BRIEF =
Reproduce word for word every line of the entries below, from the line containing "tan round brick" through the final line, and nothing else.

MATERIAL FOR THIS EXERCISE =
═══
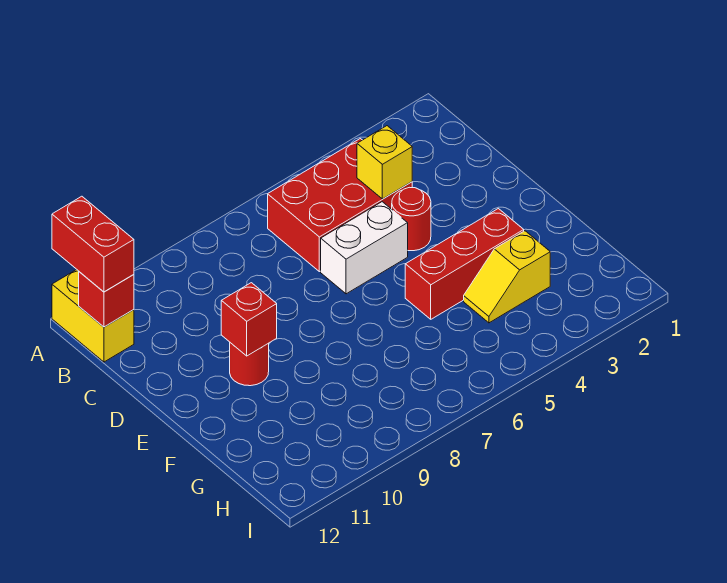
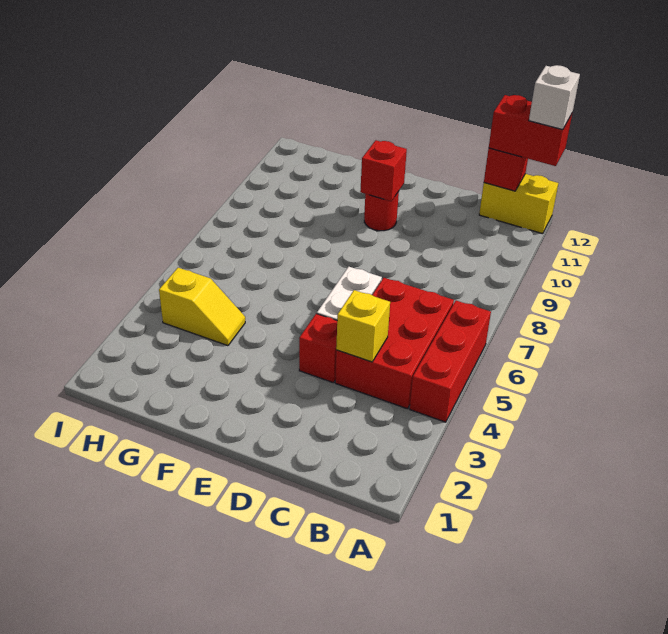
none -> white brick A12 level 4
red round brick D4 level 1 -> red brick D4 level 1
red brick F3:F5 level 1 -> red brick A4:A6 level 1
yellow slope G3:G4 level 1 top 3 -> yellow slope G4:H4 level 1 top H

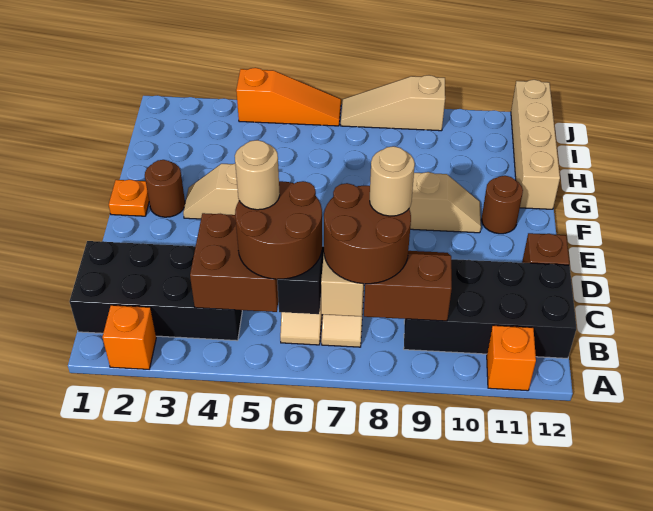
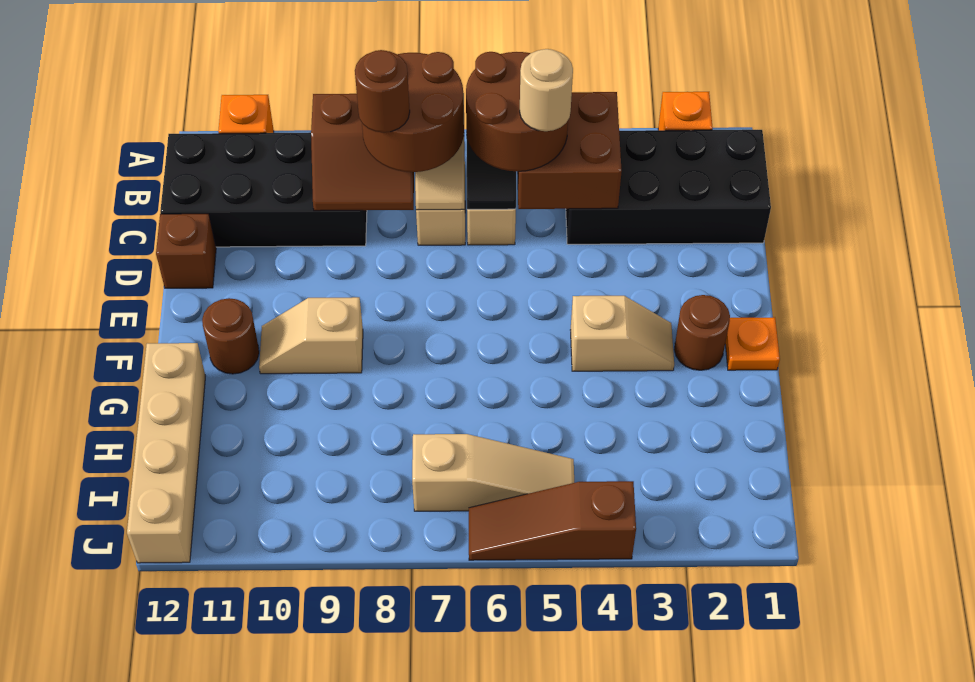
tan round brick C8 level 4 -> brown round brick C8 level 4
orange slope J4:J6 level 1 top 4 -> brown slope J4:J6 level 1 top 4
tan slope J7:J9 level 1 top 9 -> tan slope I5:I7 level 1 top 7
═══
ANSWER SECTION =
tan round brick C8 level 4 -> brown round brick C8 level 4
orange slope J4:J6 level 1 top 4 -> brown slope J4:J6 level 1 top 4
tan slope J7:J9 level 1 top 9 -> tan slope I5:I7 level 1 top 7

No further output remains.